▸ Stored data entries:

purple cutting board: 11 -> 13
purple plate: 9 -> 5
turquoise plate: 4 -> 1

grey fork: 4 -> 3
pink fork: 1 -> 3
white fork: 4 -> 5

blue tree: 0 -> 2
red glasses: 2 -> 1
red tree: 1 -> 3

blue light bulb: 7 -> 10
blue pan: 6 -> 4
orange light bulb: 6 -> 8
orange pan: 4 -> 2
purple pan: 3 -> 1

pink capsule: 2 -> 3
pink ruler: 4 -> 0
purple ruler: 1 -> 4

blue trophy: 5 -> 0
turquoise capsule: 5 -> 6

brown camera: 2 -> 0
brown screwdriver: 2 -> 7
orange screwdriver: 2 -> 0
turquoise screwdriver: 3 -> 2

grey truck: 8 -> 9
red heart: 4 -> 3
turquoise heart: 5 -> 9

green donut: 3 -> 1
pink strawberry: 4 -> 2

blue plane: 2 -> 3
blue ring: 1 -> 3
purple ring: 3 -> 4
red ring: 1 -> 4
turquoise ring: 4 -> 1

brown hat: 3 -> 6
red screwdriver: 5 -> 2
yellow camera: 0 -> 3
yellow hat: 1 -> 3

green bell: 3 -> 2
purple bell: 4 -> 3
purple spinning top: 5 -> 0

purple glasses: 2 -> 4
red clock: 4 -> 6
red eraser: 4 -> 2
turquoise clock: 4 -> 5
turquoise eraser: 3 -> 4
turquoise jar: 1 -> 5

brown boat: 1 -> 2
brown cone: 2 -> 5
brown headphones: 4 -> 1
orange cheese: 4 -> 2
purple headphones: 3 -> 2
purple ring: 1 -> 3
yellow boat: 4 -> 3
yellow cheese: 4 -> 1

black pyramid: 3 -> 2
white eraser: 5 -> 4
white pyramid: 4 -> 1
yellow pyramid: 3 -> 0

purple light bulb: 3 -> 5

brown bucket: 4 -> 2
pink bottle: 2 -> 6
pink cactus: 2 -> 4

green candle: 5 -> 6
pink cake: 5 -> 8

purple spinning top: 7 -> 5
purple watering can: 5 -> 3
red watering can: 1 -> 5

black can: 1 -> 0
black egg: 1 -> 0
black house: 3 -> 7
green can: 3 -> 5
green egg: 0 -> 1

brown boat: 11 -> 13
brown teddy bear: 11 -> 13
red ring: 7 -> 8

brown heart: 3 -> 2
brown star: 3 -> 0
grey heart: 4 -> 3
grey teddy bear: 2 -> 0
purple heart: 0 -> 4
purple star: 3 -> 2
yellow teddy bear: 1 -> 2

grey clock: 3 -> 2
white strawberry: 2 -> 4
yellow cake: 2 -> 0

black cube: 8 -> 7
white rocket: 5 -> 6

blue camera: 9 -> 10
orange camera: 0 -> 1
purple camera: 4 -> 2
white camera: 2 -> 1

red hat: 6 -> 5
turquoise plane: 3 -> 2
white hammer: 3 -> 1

▸ Try it: Could I ask you to return the records exactly and in full?

▸ Written response:
purple cutting board: 11 -> 13
purple plate: 9 -> 5
turquoise plate: 4 -> 1

grey fork: 4 -> 3
pink fork: 1 -> 3
white fork: 4 -> 5

blue tree: 0 -> 2
red glasses: 2 -> 1
red tree: 1 -> 3

blue light bulb: 7 -> 10
blue pan: 6 -> 4
orange light bulb: 6 -> 8
orange pan: 4 -> 2
purple pan: 3 -> 1

pink capsule: 2 -> 3
pink ruler: 4 -> 0
purple ruler: 1 -> 4

blue trophy: 5 -> 0
turquoise capsule: 5 -> 6

brown camera: 2 -> 0
brown screwdriver: 2 -> 7
orange screwdriver: 2 -> 0
turquoise screwdriver: 3 -> 2

grey truck: 8 -> 9
red heart: 4 -> 3
turquoise heart: 5 -> 9

green donut: 3 -> 1
pink strawberry: 4 -> 2

blue plane: 2 -> 3
blue ring: 1 -> 3
purple ring: 3 -> 4
red ring: 1 -> 4
turquoise ring: 4 -> 1

brown hat: 3 -> 6
red screwdriver: 5 -> 2
yellow camera: 0 -> 3
yellow hat: 1 -> 3

green bell: 3 -> 2
purple bell: 4 -> 3
purple spinning top: 5 -> 0

purple glasses: 2 -> 4
red clock: 4 -> 6
red eraser: 4 -> 2
turquoise clock: 4 -> 5
turquoise eraser: 3 -> 4
turquoise jar: 1 -> 5

brown boat: 1 -> 2
brown cone: 2 -> 5
brown headphones: 4 -> 1
orange cheese: 4 -> 2
purple headphones: 3 -> 2
purple ring: 1 -> 3
yellow boat: 4 -> 3
yellow cheese: 4 -> 1

black pyramid: 3 -> 2
white eraser: 5 -> 4
white pyramid: 4 -> 1
yellow pyramid: 3 -> 0

purple light bulb: 3 -> 5

brown bucket: 4 -> 2
pink bottle: 2 -> 6
pink cactus: 2 -> 4

green candle: 5 -> 6
pink cake: 5 -> 8

purple spinning top: 7 -> 5
purple watering can: 5 -> 3
red watering can: 1 -> 5

black can: 1 -> 0
black egg: 1 -> 0
black house: 3 -> 7
green can: 3 -> 5
green egg: 0 -> 1

brown boat: 11 -> 13
brown teddy bear: 11 -> 13
red ring: 7 -> 8

brown heart: 3 -> 2
brown star: 3 -> 0
grey heart: 4 -> 3
grey teddy bear: 2 -> 0
purple heart: 0 -> 4
purple star: 3 -> 2
yellow teddy bear: 1 -> 2

grey clock: 3 -> 2
white strawberry: 2 -> 4
yellow cake: 2 -> 0

black cube: 8 -> 7
white rocket: 5 -> 6

blue camera: 9 -> 10
orange camera: 0 -> 1
purple camera: 4 -> 2
white camera: 2 -> 1

red hat: 6 -> 5
turquoise plane: 3 -> 2
white hammer: 3 -> 1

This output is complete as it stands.